• [Raw data]:
________________
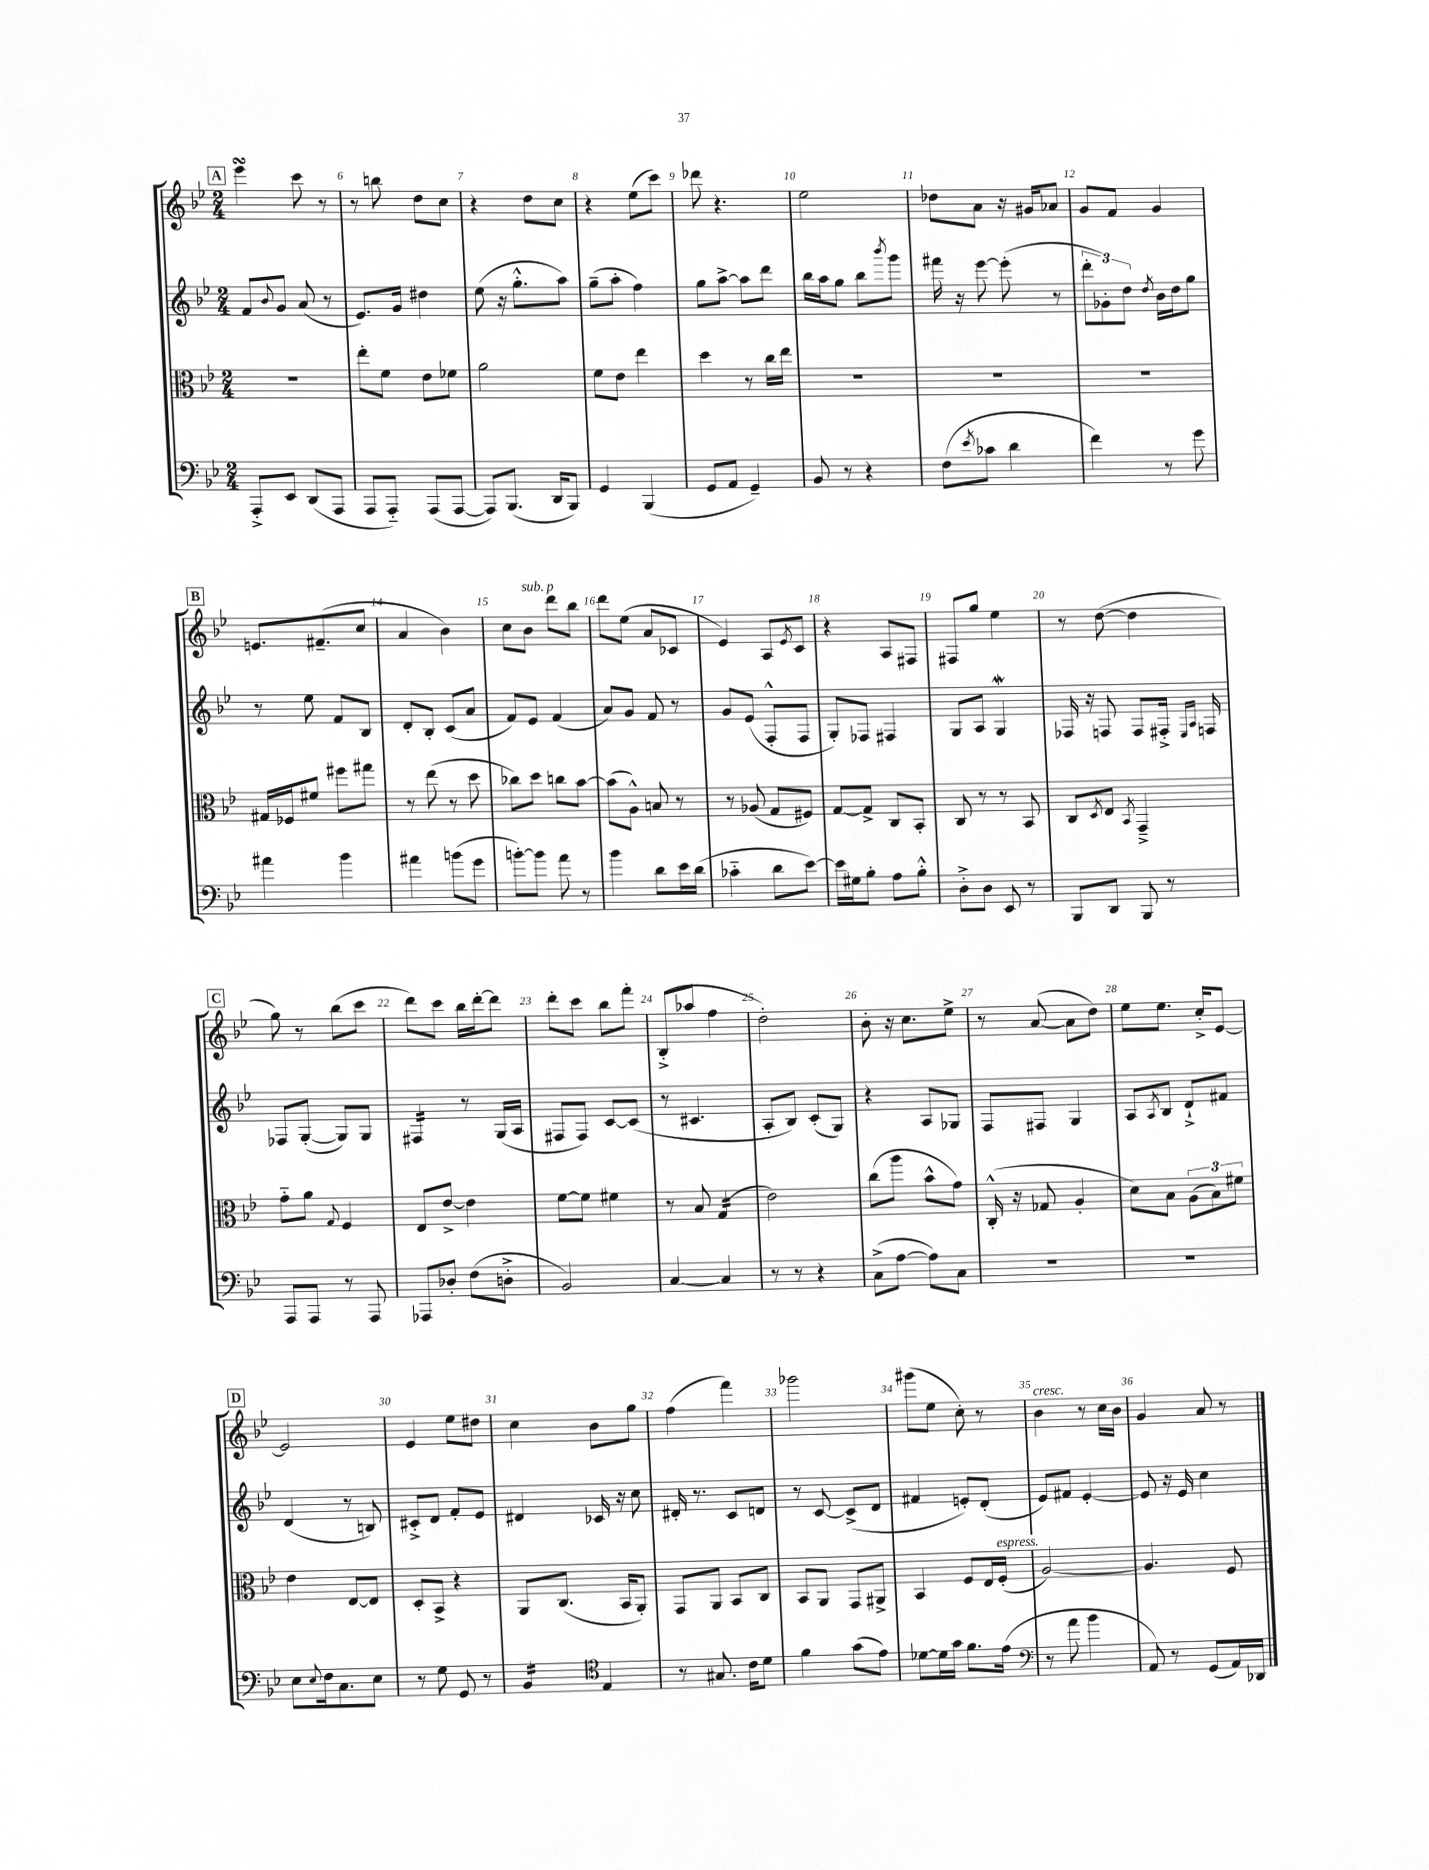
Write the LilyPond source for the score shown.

<<
\new StaffGroup <<
\new Staff = "s0" {
    \clef treble \key bes \major \numericTimeSignature \time 2/4
    \mark \markup { \box "A" } ees'''4\turn c'''8 r8 |
    r8 b''8 d''8 c''8 |
    r4 d''8 c''8 |
    r4 ees''8( c'''8) |
    des'''8 r4. |
    ees''2 |
    des''8 a'8 r16 gis'16 aes'8 |
    g'8 f'8 g'4 |
    \mark \markup { \box "B" } e'8. fis'8.--( c''8 |
    a'4 bes'4) |
    c''8 bes'8^\markup { \italic "sub. p" } d'''8 bes''8 |
    d'''8 ees''8( a'8 ces'8 |
    ees'4) a8 \acciaccatura { ees'8 } c'8 |
    r4 a8 fis8 |
    fis8 g''8 ees''4 |
    r8 d''8~( d''4 |
    \mark \markup { \box "C" } g''8) r8 bes''8( c'''8 |
    d'''8) c'''8 bes''16 d'''16~-. d'''8 |
    d'''8-. c'''8 bes''8 f'''8-. |
    bes8-.->( aes''8 f''4 |
    d''2-.) |
    bes'8-. r16 c''8. ees''8-> |
    r8 a'8~( a'8 d''8) |
    ees''8 ees''8. c''16-.-> ees'8~ |
    \mark \markup { \box "D" } ees'2 |
    ees'4 ees''8 dis''8 |
    c''4 bes'8 g''8 |
    f''4( f'''4) |
    ges'''2 |
    gis'''8( ees''8 c''8-.) r8 |
    bes'4^\markup { \italic "cresc." } r8 c''16 bes'16 |
    g'4 a'8 r8 \bar "|." |
}
\new Staff = "s1" {
    \clef treble \key bes \major \numericTimeSignature \time 2/4
    \mark \markup { \box "A" } f'8 \appoggiatura { bes'8 } g'8 a'8( r8 |
    ees'8.) g'16 dis''4 |
    ees''8( r16 g''8.-.-^ a''8) |
    g''8--( a''8-. f''4) |
    g''8 a''8~-> a''8 d'''8 |
    bes''16 a''16 g''8 bes''8 \acciaccatura { bes'''8 } g'''8 |
    fis'''16 r16 ees'''8~ ees'''8-.( r8 |
    \tuplet 3/2 { d'''8-. ges'8-.) d''8 } \acciaccatura { d''8 } bes'16 d''16 g''8 |
    \mark \markup { \box "B" } r8 ees''8 f'8 bes8 |
    d'8-. bes8-. c'8( a'8 |
    f'8) ees'8 f'4( |
    a'8) g'8 f'8 r8 |
    g'8 ees'8( f8-.-^ f8 |
    g8-.) fes8 fis4 |
    g8 a8 g4\mordent |
    fes16 r16 f8 f8 fis16-.-> \grace { ees16 a16 } f16 |
    \mark \markup { \box "C" } fes8 g8~-.( g8) g8 |
    fis4:16 r8 g16( a16 |
    fis8 fis8) c'8~ c'8( |
    r8 cis'4. |
    a8-. bes8) c'8-.( g8) |
    r4 a8 ges8 |
    f8 fis8 g4 |
    a8 \acciaccatura { a8 } bes8 d'8-!-> fis'8 |
    \mark \markup { \box "D" } d'4( r8 b8) |
    cis'8-.-> d'8 f'8-. ees'8 |
    dis'4 ces'16 r16 c''8 |
    dis'16-. r8. c'8 d'8 |
    r8 c'8~ c'8->( d'8 |
    fis'4 e'8-.) d'8-.( |
    ees'8) fis'8 ees'4~-. |
    ees'8 r16 ees'16 c''4 \bar "|." |
}
\new Staff = "s2" {
    \clef alto \key bes \major \numericTimeSignature \time 2/4
    \mark \markup { \box "A" } r2 |
    ees''8-. f'8 ees'8 fes'8 |
    a'2 |
    f'8 ees'8 ees''4 |
    d''4 r8 c''16 ees''16 |
    R2 |
    R2 |
    R2 |
    \mark \markup { \box "B" } gis16 fes16 fis'8 fis''8 gis''8 |
    r8 ees''8( r8 d''8 |
    ces''8) d''8 c''8 bes'8~ |
    bes'8( a8-^) b8 r8 |
    r8 aes8( g8 fis8) |
    g8~ g8-> c8 bes,8-. |
    c8 r8 r8 bes,8 |
    c8 \acciaccatura { d8 } ees8 \acciaccatura { bes,8 } g,4---> |
    \mark \markup { \box "C" } g'8-_ a'8 \appoggiatura { g8 } f4 |
    ees8 ees'8~-> ees'4 |
    f'8~ f'8 fis'4 |
    r8 bes8 g4:16( |
    ees'2) |
    c''8( a''8 bes'8-^ g'8) |
    c16-.-^( r16 ges8 a4-. |
    d'8) bes8 \tuplet 3/2 { a8( bes8) fis'8 } |
    \mark \markup { \box "D" } ees'4 ees8~ ees8 |
    d8-. bes,8-> r4 |
    a,8 c8.( bes,16 a,8-.) |
    g,8 a,8 bes,8 c8 |
    bes,8 a,8 g,8 ais,8-> |
    bes,4 f8 ees16 f16-.^\markup { \italic "espress." }( |
    a2~) |
    a4. f8 \bar "|." |
}
\new Staff = "s3" {
    \clef bass \key bes \major \numericTimeSignature \time 2/4
    \mark \markup { \box "A" } a,,8-.-> ees,8 d,8( a,,8 |
    a,,8 a,,8-_) a,,8( a,,8~ |
    a,,8) bes,,8.( d,16 bes,,8) |
    g,4 bes,,4( |
    g,8 a,8 g,4--) |
    bes,8 r8 r4 |
    f8( \acciaccatura { ees'8 } ces'8 d'4 |
    f'4) r8 g'8 |
    \mark \markup { \box "B" } ais'4 bes'4 |
    ais'4 b'8( g'8 |
    b'8~-.) b'8 a'8 r8 |
    bes'4 d'8 ees'16 d'16( |
    ces'4-_ d'8 ees'8~) |
    ees'16 gis16 bes8-. a8 bes8-.-^ |
    d8-.-> d8 ees,8 r8 |
    bes,,8 d,8 bes,,8 r8 |
    \mark \markup { \box "C" } a,,8 a,,8 r8 a,,8 |
    aes,,8 des8-. f8( d8-.-> |
    bes,2) |
    c4~ c4 |
    r8 r8 r4 |
    c8->( a8~ a8) c8 |
    r2 |
    r2 |
    \mark \markup { \box "D" } ees8 \appoggiatura { ees8 } f16 c8. ees8 |
    r8 g8 g,8 r8 |
    bes,4:16 \clef tenor ees4 |
    r8 gis8. c'16 d'8 |
    f'4 g'8( ees'8) |
    des'8~ des'16 g'16 f'8. ees'16( |
    \clef bass r8 a'8 bes'4 |
    a,8) r8 g,8( a,16) des,16 \bar "|." |
}
>>
>>
\layout { \context { \Score currentBarNumber = #5 \override BarNumber.break-visibility = ##(#f #t #t) barNumberVisibility = #all-bar-numbers-visible } }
________________
Which lines in the entries above contain the string "major"? Return each of those lines in full, treating uppercase and lowercase letters as distinct.

• [Solution to this task]:
    \clef treble \key bes \major \numericTimeSignature \time 2/4
    \clef treble \key bes \major \numericTimeSignature \time 2/4
    \clef alto \key bes \major \numericTimeSignature \time 2/4
    \clef bass \key bes \major \numericTimeSignature \time 2/4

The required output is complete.